YOUR INSTRUCTIONS: Below are records to return verbatim; the pictures are to be dropped.

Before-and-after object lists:
* * * * * * *
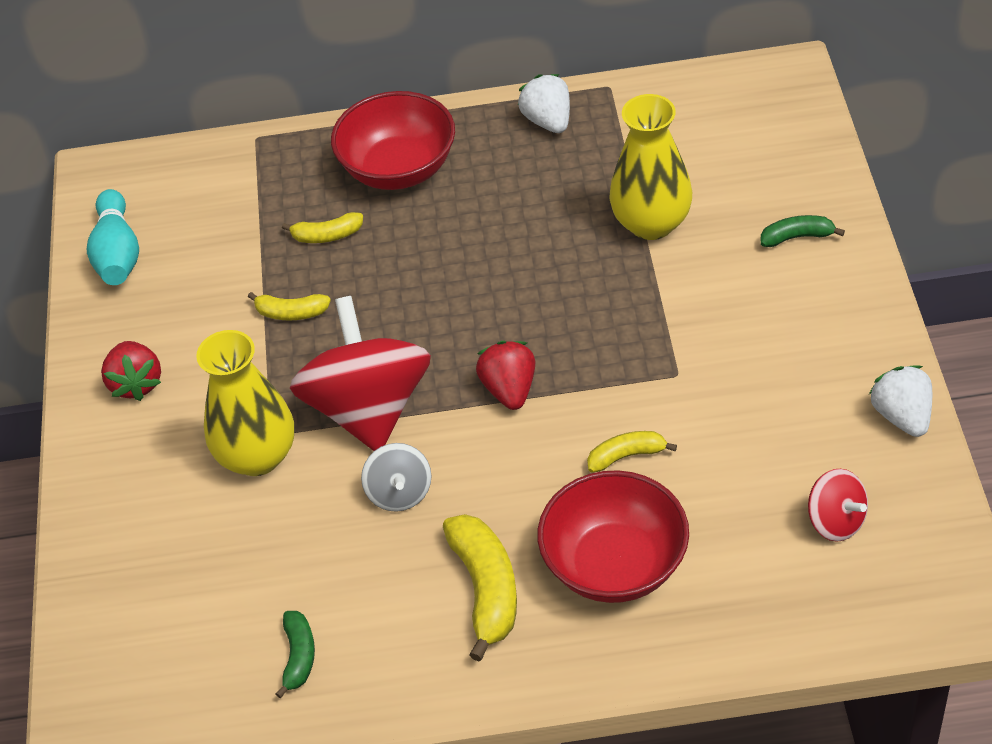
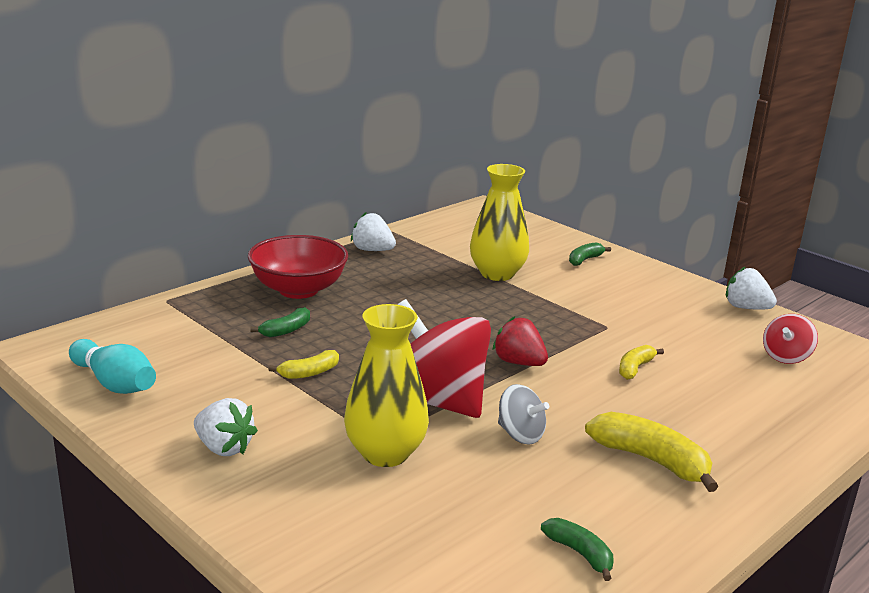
camera: 45 degrees left, 25 degrees down
(136, 383) = (224, 448): red strawberry -> white strawberry
(327, 235) = (286, 330): yellow banana -> green banana
(615, 565) = (707, 418): red bowl -> none
(836, 521) = (786, 357): red spinning top -> red spinning top turned 120 degrees clockwise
* * * * * * *
OUTPUT OF THE TASK:
camera: 45 degrees left, 25 degrees down
(136, 383) = (224, 448): red strawberry -> white strawberry
(327, 235) = (286, 330): yellow banana -> green banana
(615, 565) = (707, 418): red bowl -> none
(836, 521) = (786, 357): red spinning top -> red spinning top turned 120 degrees clockwise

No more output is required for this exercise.